The input =

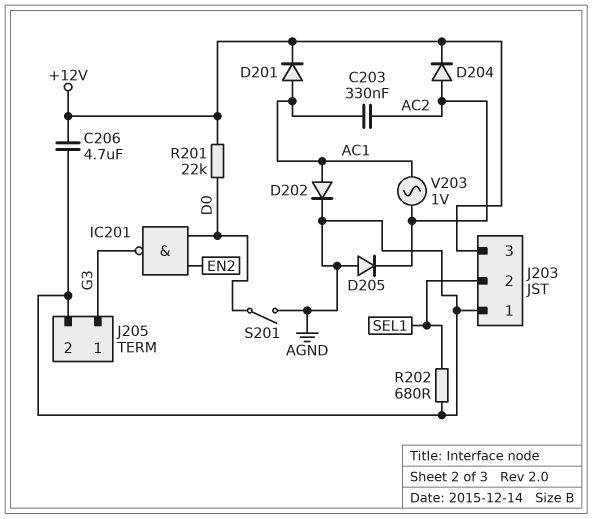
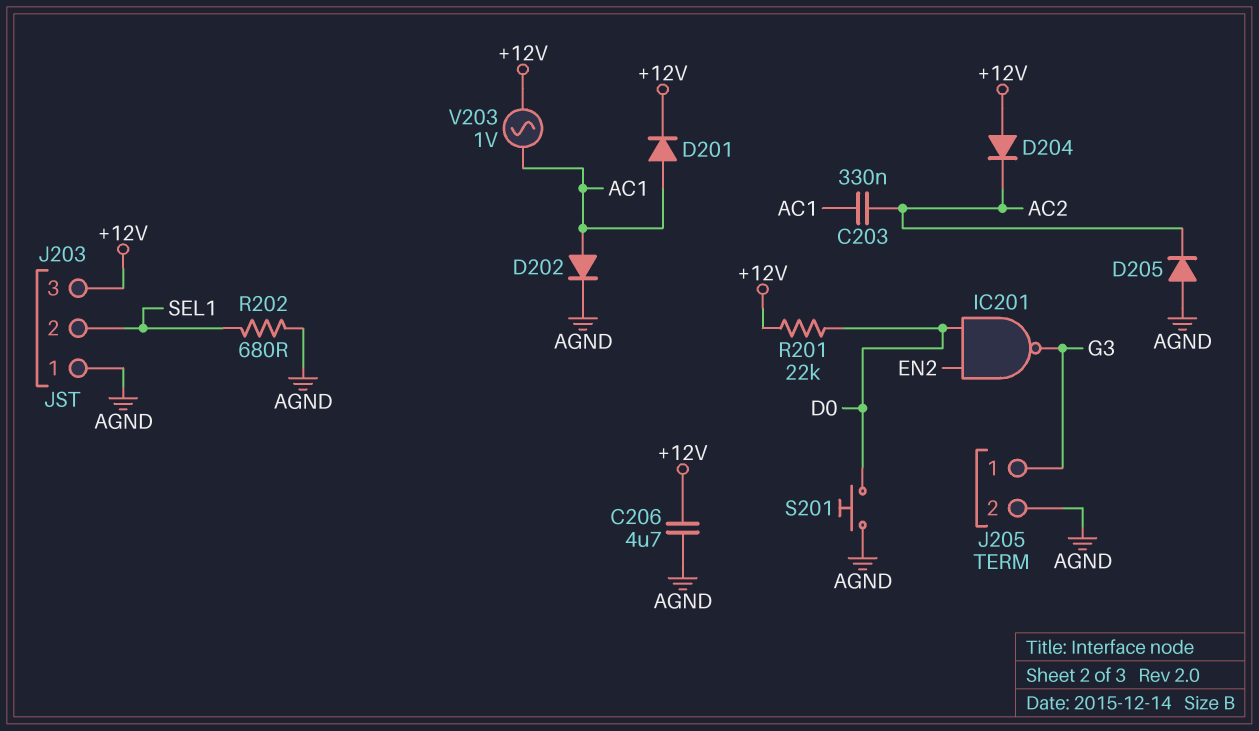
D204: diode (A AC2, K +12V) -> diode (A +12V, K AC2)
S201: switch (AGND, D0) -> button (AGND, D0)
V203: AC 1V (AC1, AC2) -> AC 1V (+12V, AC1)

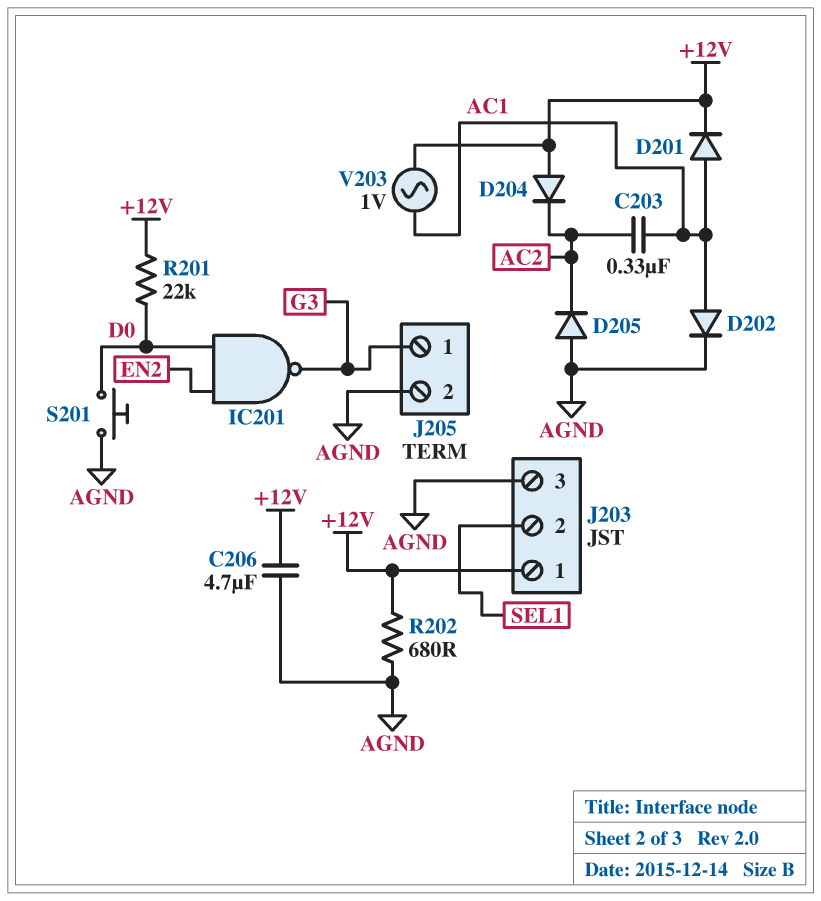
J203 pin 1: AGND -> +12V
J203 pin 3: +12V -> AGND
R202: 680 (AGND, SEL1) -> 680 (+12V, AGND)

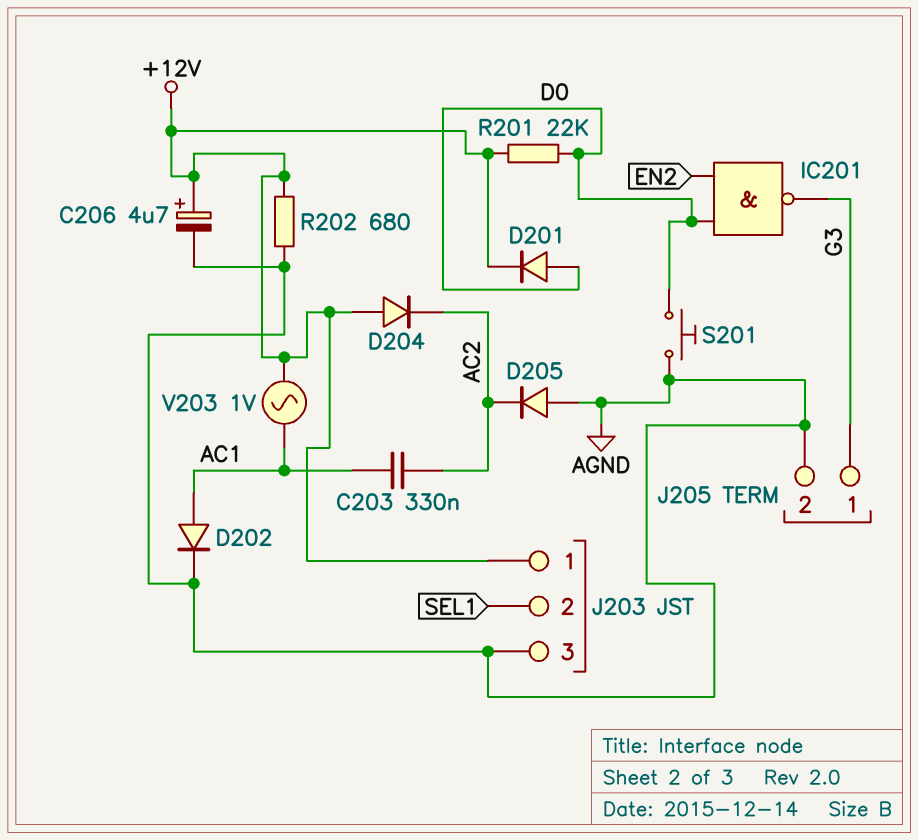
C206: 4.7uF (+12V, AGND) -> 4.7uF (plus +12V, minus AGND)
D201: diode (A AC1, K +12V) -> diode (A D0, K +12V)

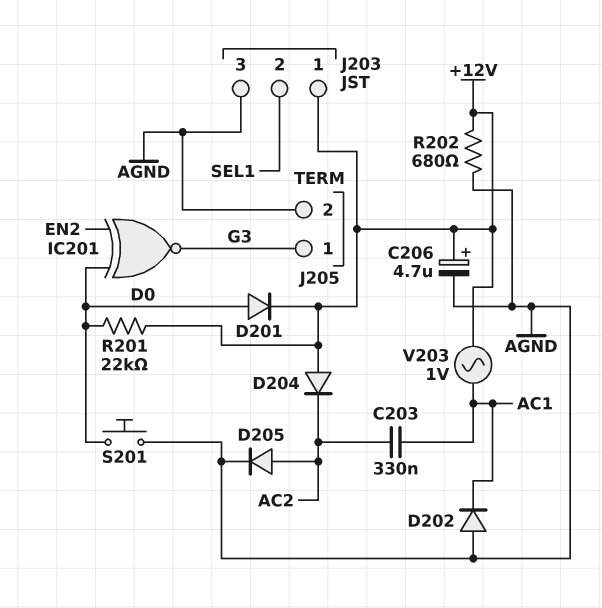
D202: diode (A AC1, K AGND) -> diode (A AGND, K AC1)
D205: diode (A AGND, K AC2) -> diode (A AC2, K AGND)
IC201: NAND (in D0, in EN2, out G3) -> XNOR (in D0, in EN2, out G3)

---

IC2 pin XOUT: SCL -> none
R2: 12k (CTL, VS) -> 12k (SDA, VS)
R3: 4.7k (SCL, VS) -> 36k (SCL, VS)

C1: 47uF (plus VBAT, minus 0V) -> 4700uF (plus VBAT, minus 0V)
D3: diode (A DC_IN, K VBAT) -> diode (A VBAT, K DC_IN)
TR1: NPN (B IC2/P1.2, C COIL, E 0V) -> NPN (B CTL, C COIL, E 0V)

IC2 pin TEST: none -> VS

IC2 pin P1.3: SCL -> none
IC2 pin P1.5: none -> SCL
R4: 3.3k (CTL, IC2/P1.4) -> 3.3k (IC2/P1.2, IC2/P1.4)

* * *

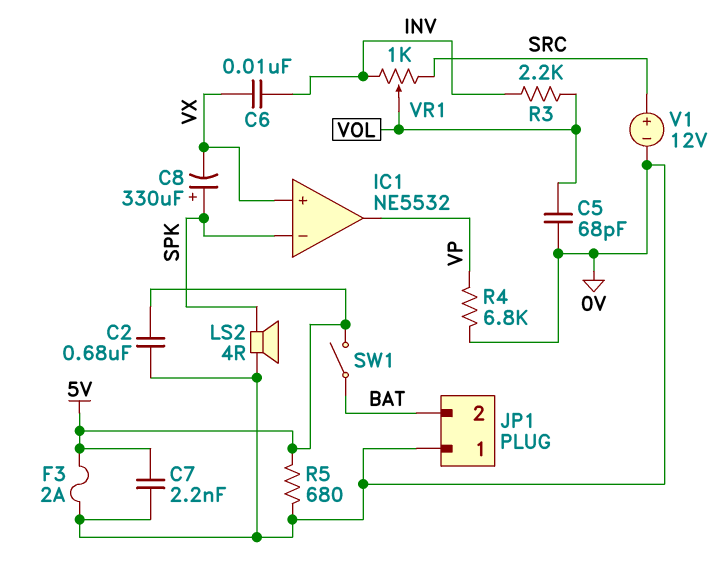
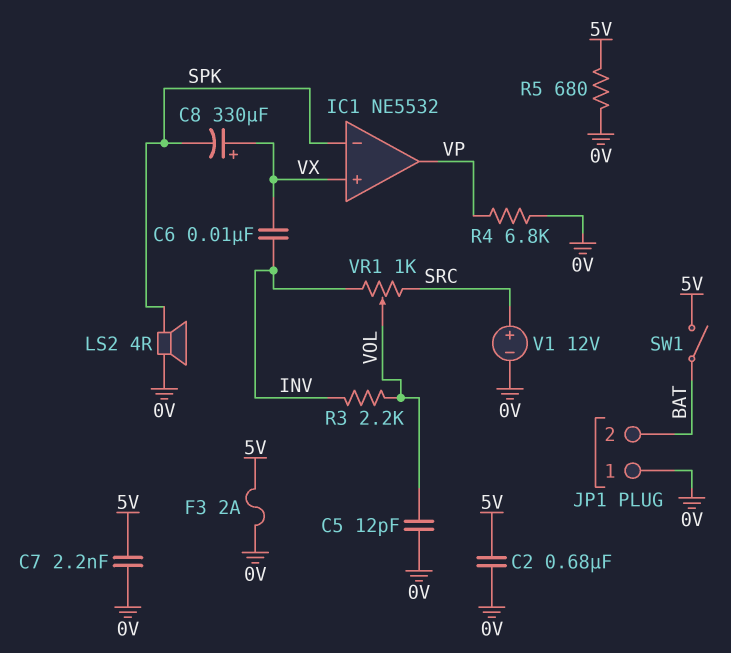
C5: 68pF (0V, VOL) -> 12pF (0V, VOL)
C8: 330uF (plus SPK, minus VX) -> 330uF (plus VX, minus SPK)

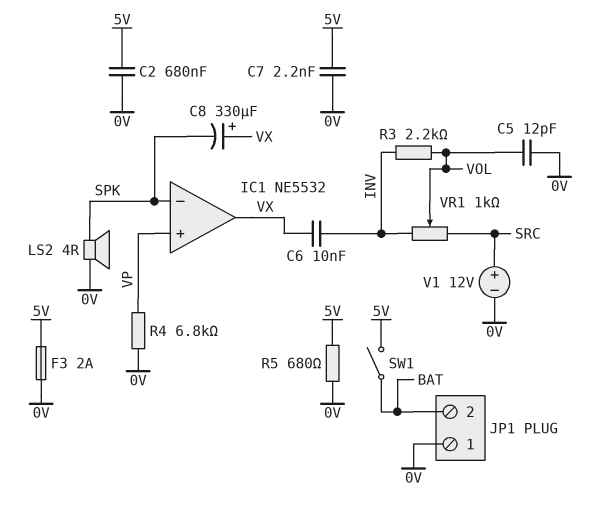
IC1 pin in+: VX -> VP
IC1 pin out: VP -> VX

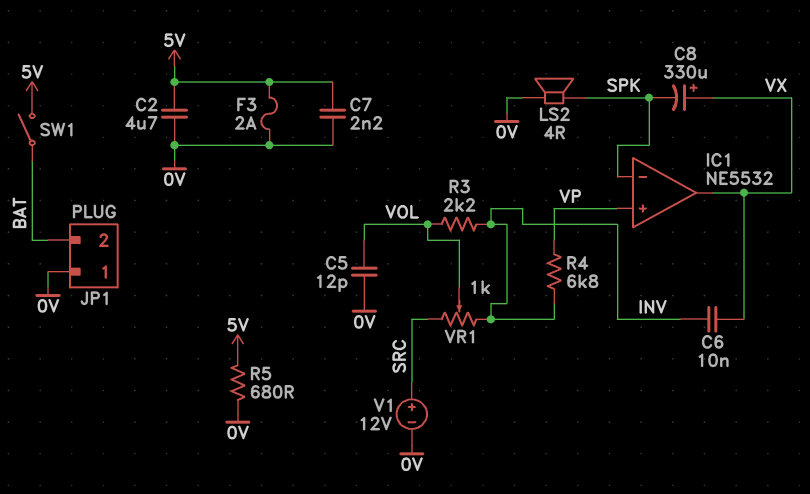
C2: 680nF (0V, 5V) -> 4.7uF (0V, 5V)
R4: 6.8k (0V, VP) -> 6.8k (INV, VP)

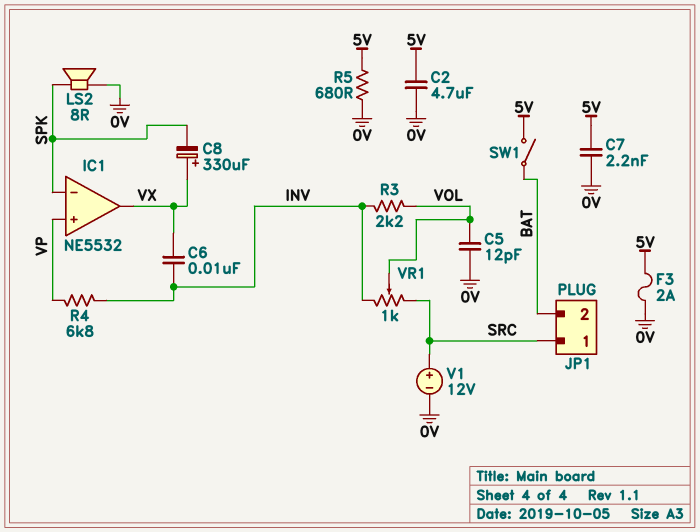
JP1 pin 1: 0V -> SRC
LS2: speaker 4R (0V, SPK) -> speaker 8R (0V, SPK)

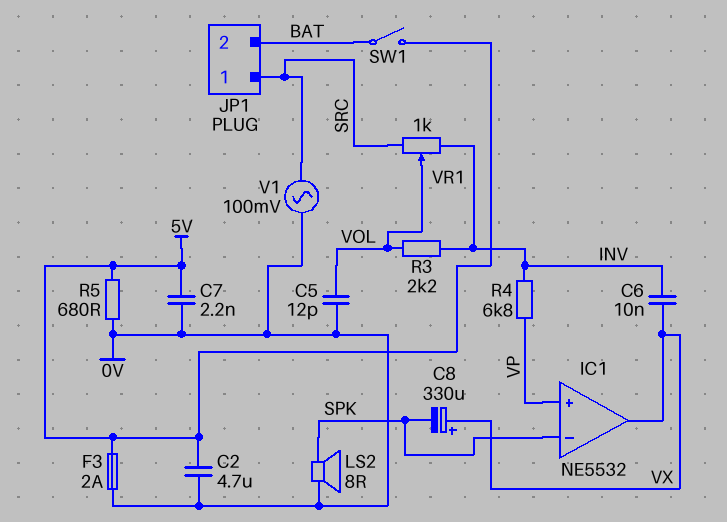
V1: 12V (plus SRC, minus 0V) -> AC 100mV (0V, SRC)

Directions for this task =
Given the entries above, transcribe exactly the lines from the one holding "R4: 6.8k (0V, VP) -> 6.8k (INV, VP)" through the one holding "V1: 12V (plus"; pictures do not belong in the transcription.

Your solution =
R4: 6.8k (0V, VP) -> 6.8k (INV, VP)

JP1 pin 1: 0V -> SRC
LS2: speaker 4R (0V, SPK) -> speaker 8R (0V, SPK)

V1: 12V (plus SRC, minus 0V) -> AC 100mV (0V, SRC)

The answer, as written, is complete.